* [TASK STATEMENT] Copy all lines in the data that contain the string "orange".

* [DATA PROVIDED]
_ _ _
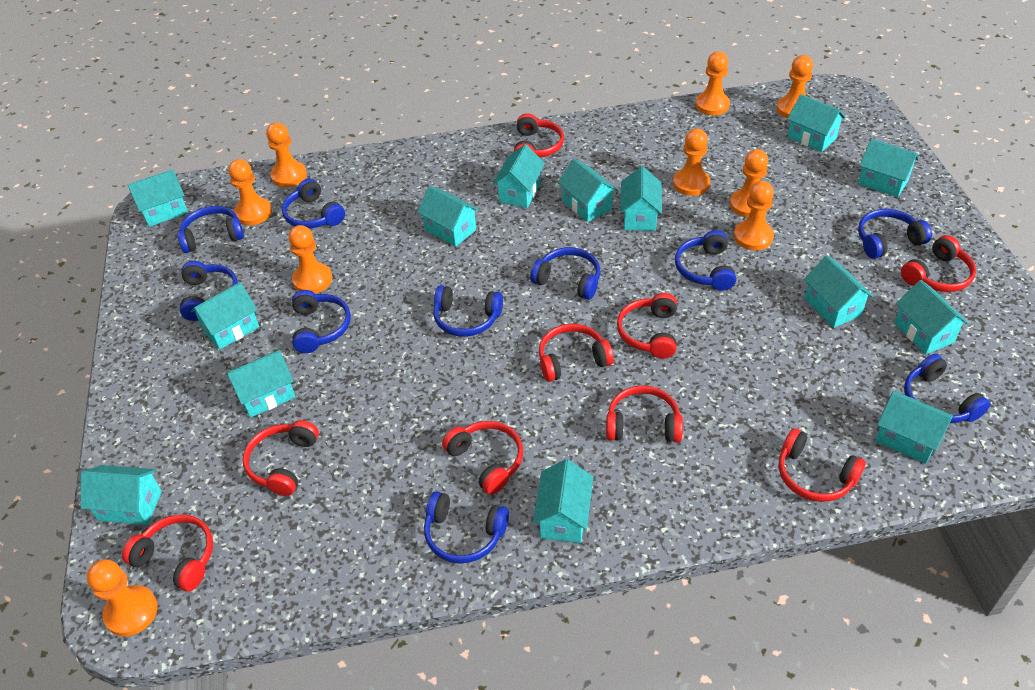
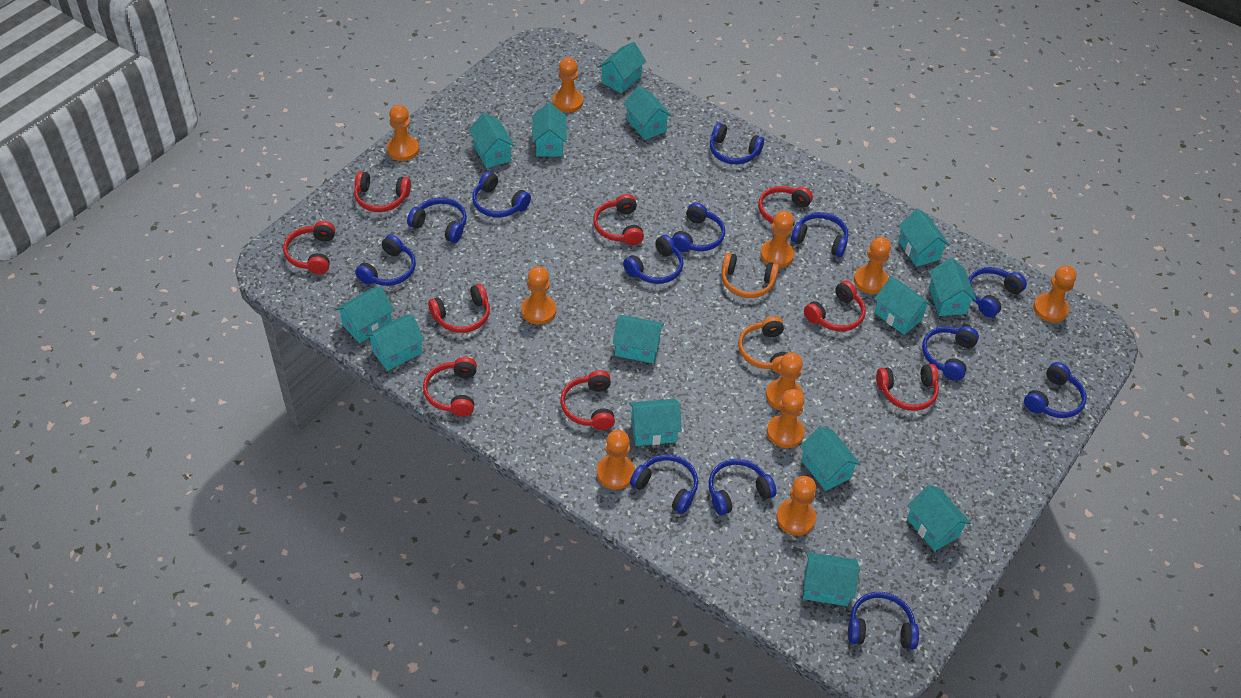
blue headphones: 10 -> 13
orange headphones: 0 -> 2
orange pawn: 9 -> 10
_ _ _
* [ANSWER TO THIS PROBLEM]
orange headphones: 0 -> 2
orange pawn: 9 -> 10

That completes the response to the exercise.